*** The data ***

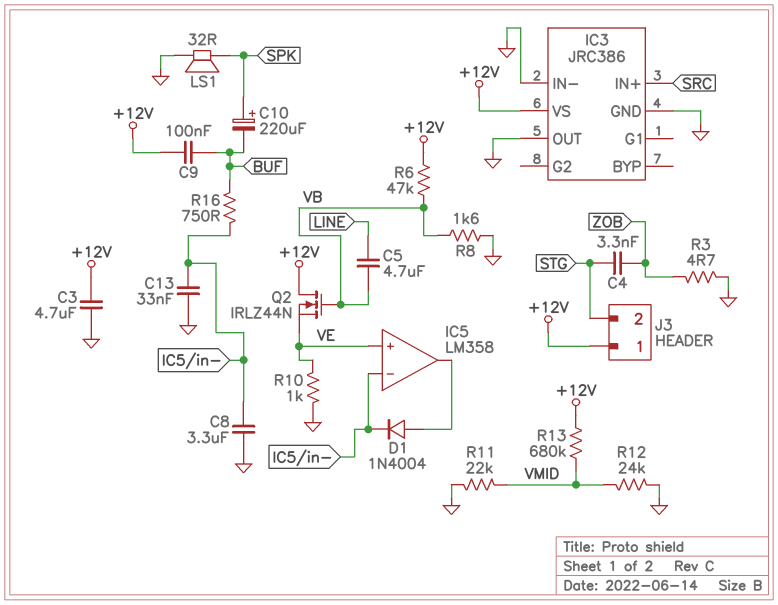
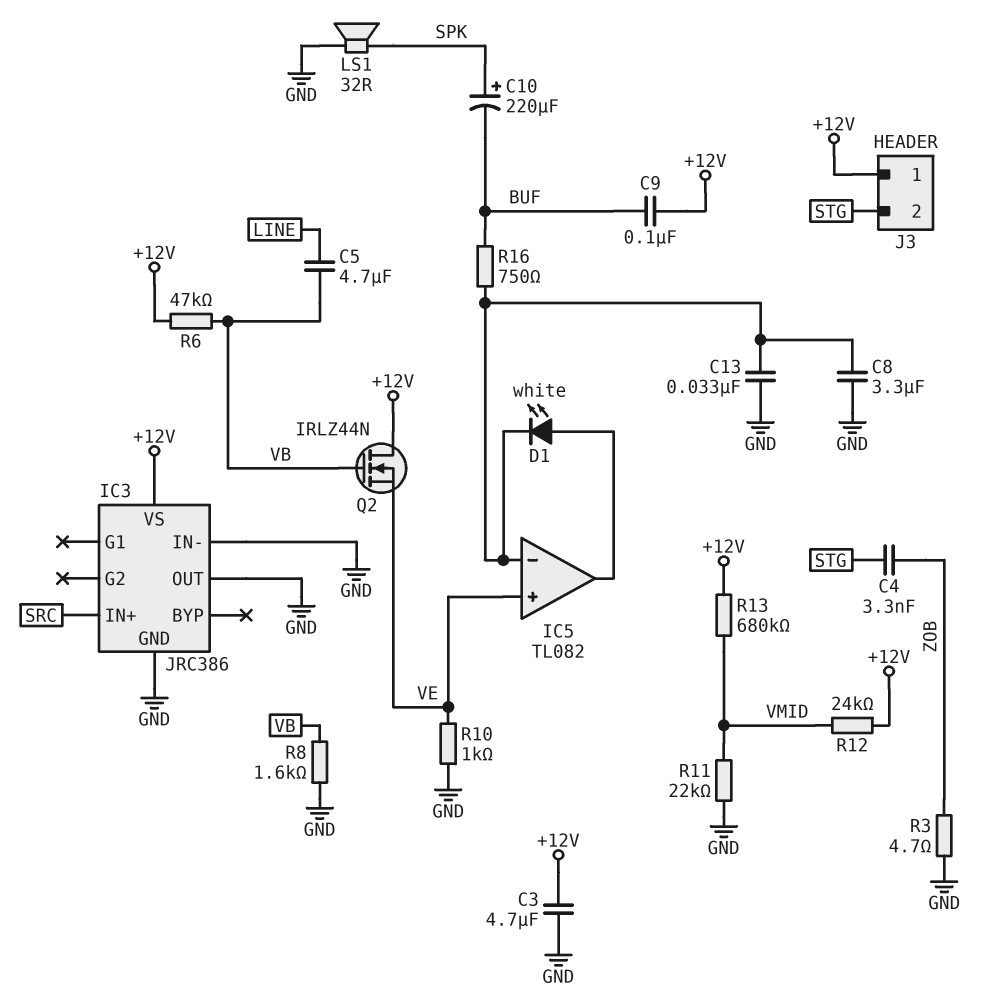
D1: diode 1N4004 (A IC5/out, K IC5/in-) -> LED white (A IC5/out, K IC5/in-)
IC5: LM358 -> TL082
R12: 24k (GND, VMID) -> 24k (+12V, VMID)

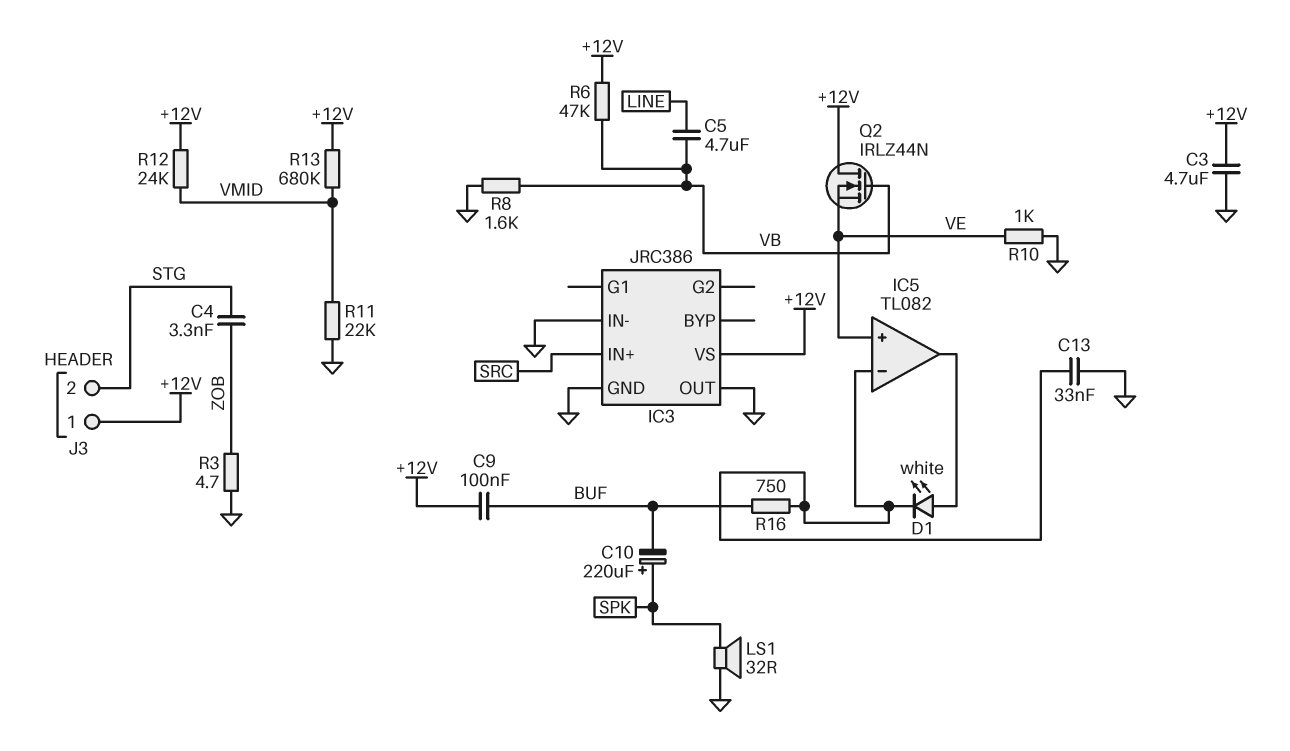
C8: 3.3uF (GND, IC5/in-) -> none

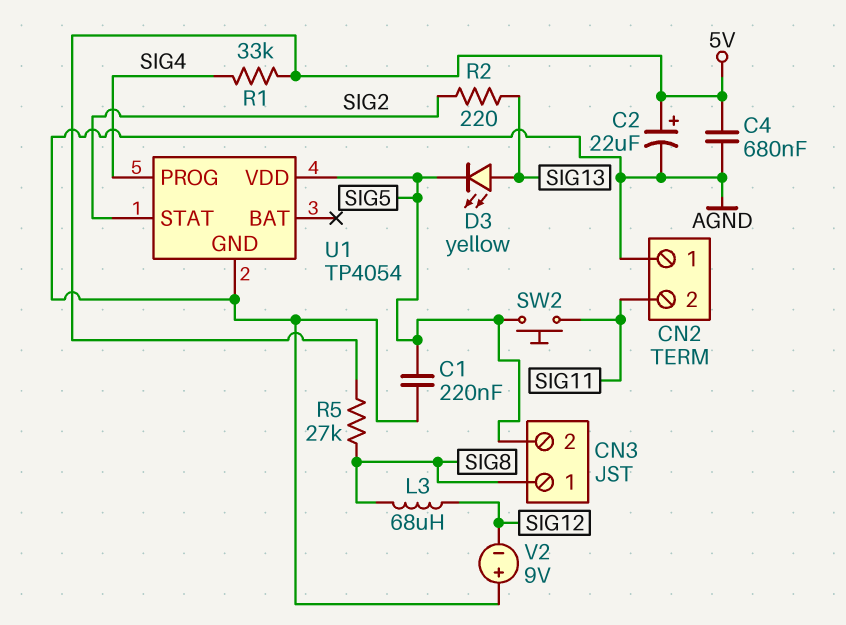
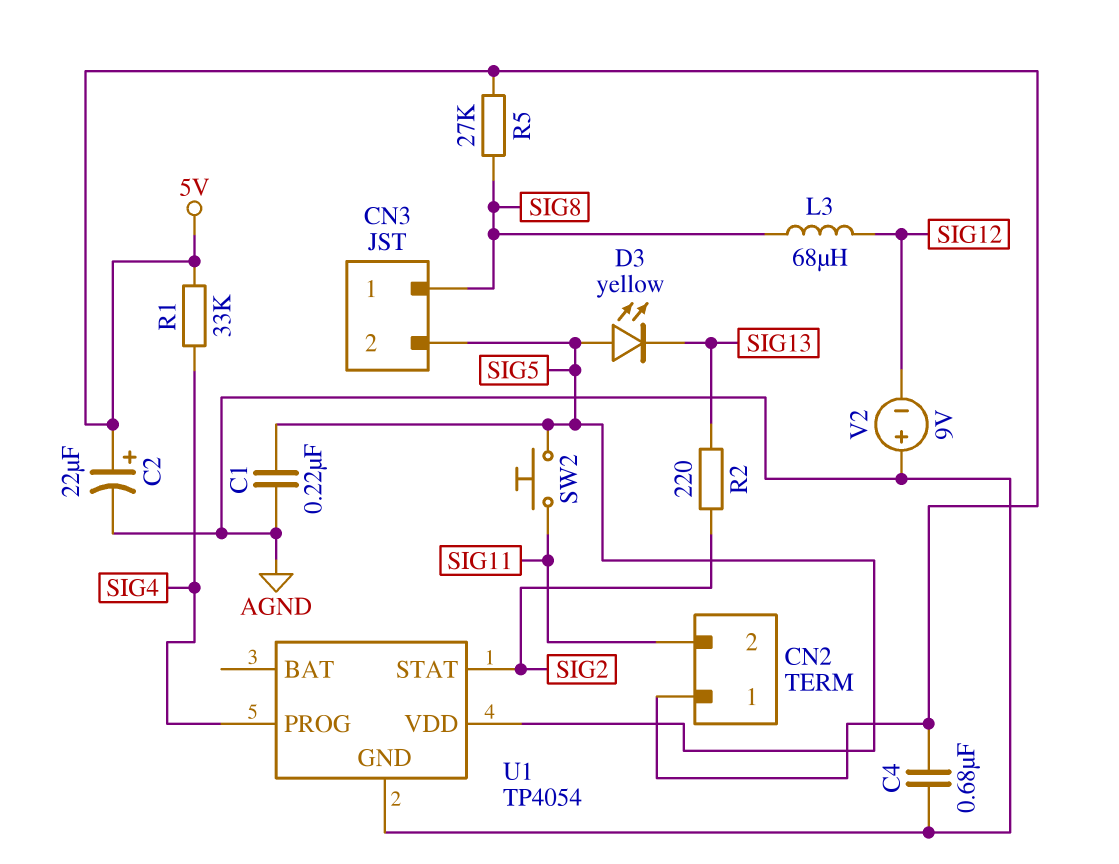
CN2 pin 1: AGND -> 5V
D3: LED yellow (A SIG13, K SIG5) -> LED yellow (A SIG5, K SIG13)

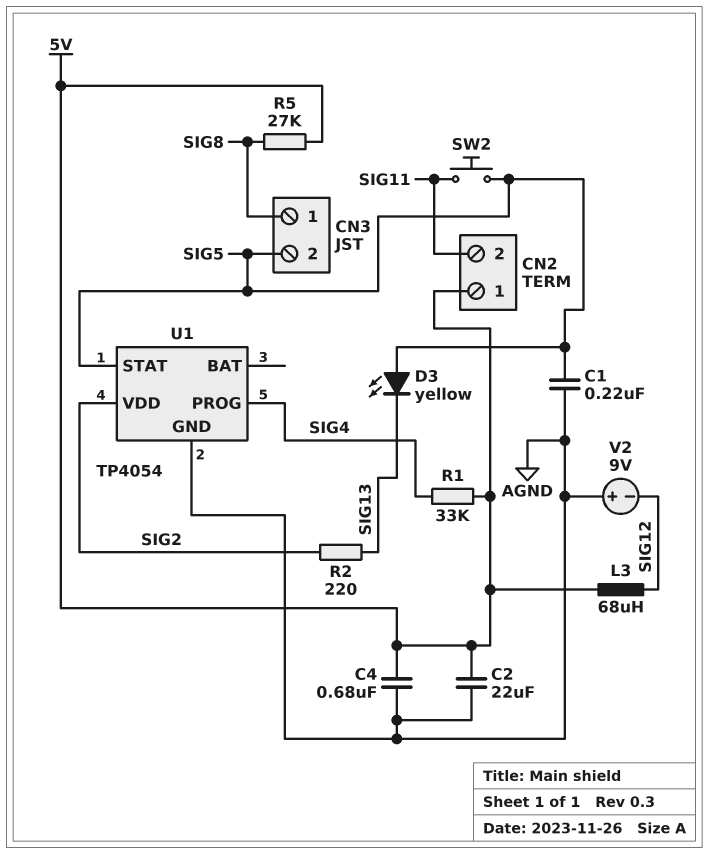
C2: 22uF (plus 5V, minus AGND) -> 22uF (5V, AGND)
L3: 68uH (SIG8, SIG12) -> 68uH (5V, SIG12)
U1 pin STAT: SIG2 -> SIG5
U1 pin VDD: SIG5 -> SIG2

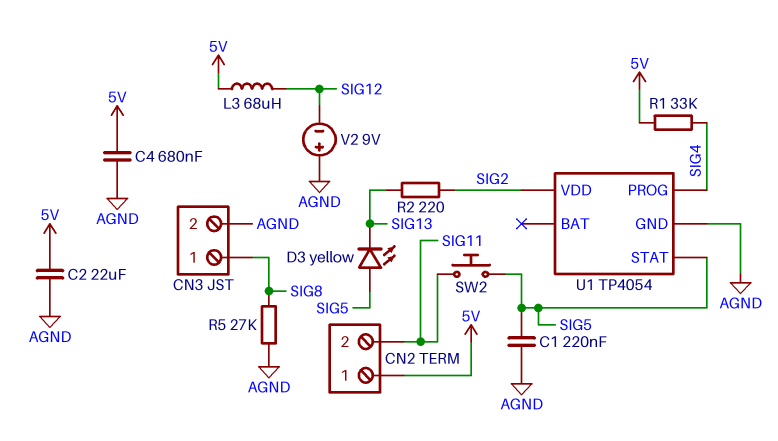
CN3 pin 2: SIG5 -> AGND
R5: 27k (5V, SIG8) -> 27k (AGND, SIG8)

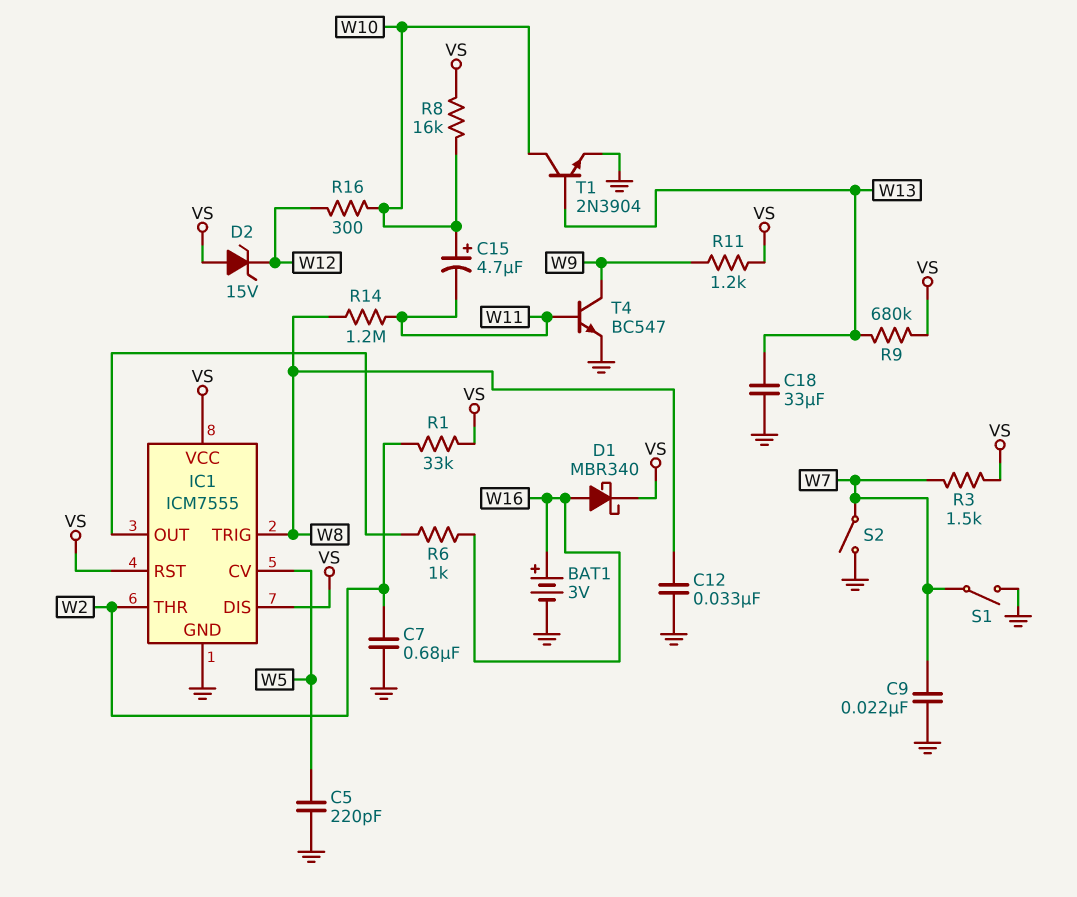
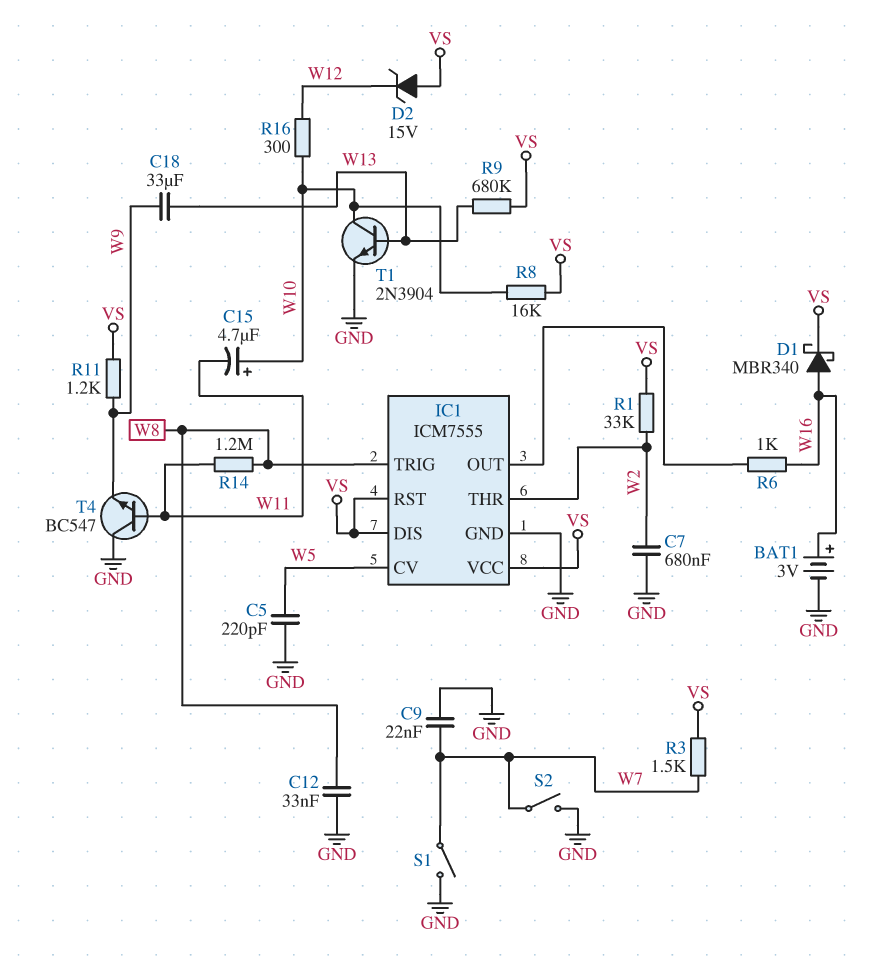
C18: 33uF (GND, W13) -> 33uF (W9, W13)
T4: NPN BC547 (B W11, C W9, E GND) -> NPN BC547 (B W11, C GND, E W9)

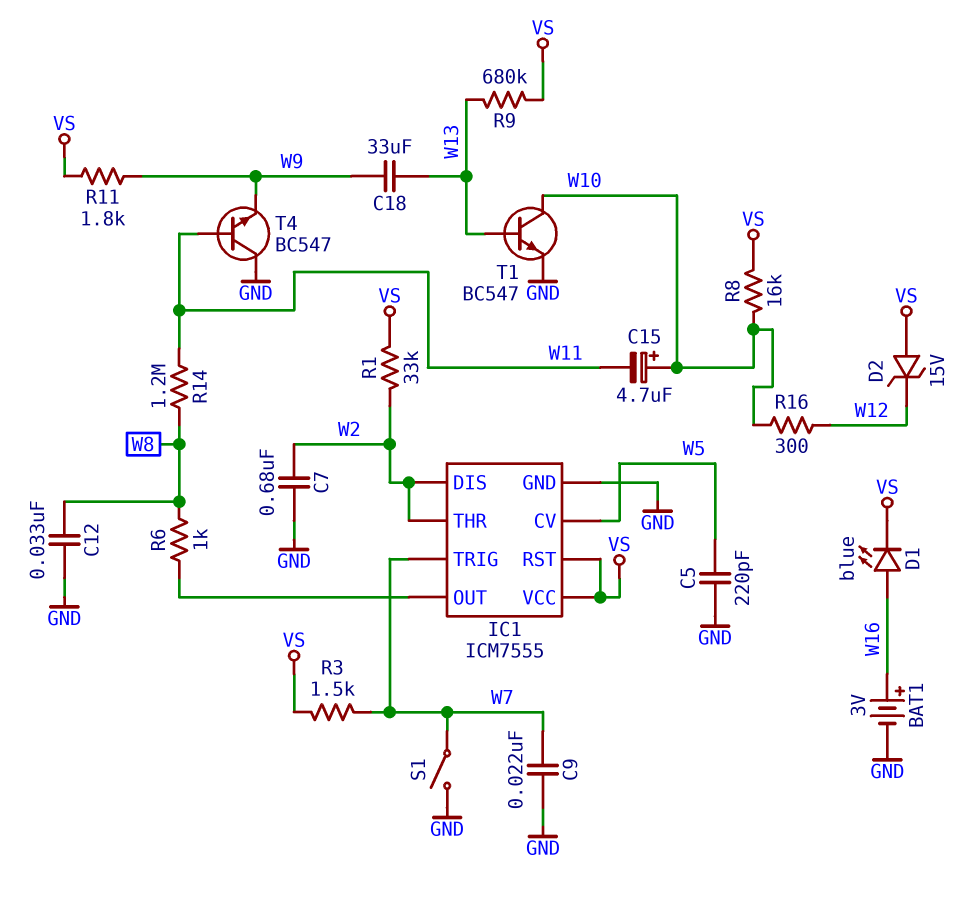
D1: schottky MBR340 (A W16, K VS) -> LED blue (A W16, K VS)
IC1 pin DIS: VS -> W2
IC1 pin TRIG: W8 -> W7
R6: 1k (IC1/OUT, W16) -> 1k (IC1/OUT, W8)
R11: 1.2k (VS, W9) -> 1.8k (VS, W9)
S2: switch (GND, W7) -> none
T1: NPN 2N3904 (B W13, C W10, E GND) -> NPN BC547 (B W13, C W10, E GND)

*** End of The data ***

**Exercise details**
The expected output is an exact retyping of the lines from the line with "R5: 27k (5V, SIG8) -> 27k (AGND, SIG8)" through the last line of the data, with both ends kept and the pictures dropped.

**Solution**
R5: 27k (5V, SIG8) -> 27k (AGND, SIG8)

C18: 33uF (GND, W13) -> 33uF (W9, W13)
T4: NPN BC547 (B W11, C W9, E GND) -> NPN BC547 (B W11, C GND, E W9)

D1: schottky MBR340 (A W16, K VS) -> LED blue (A W16, K VS)
IC1 pin DIS: VS -> W2
IC1 pin TRIG: W8 -> W7
R6: 1k (IC1/OUT, W16) -> 1k (IC1/OUT, W8)
R11: 1.2k (VS, W9) -> 1.8k (VS, W9)
S2: switch (GND, W7) -> none
T1: NPN 2N3904 (B W13, C W10, E GND) -> NPN BC547 (B W13, C W10, E GND)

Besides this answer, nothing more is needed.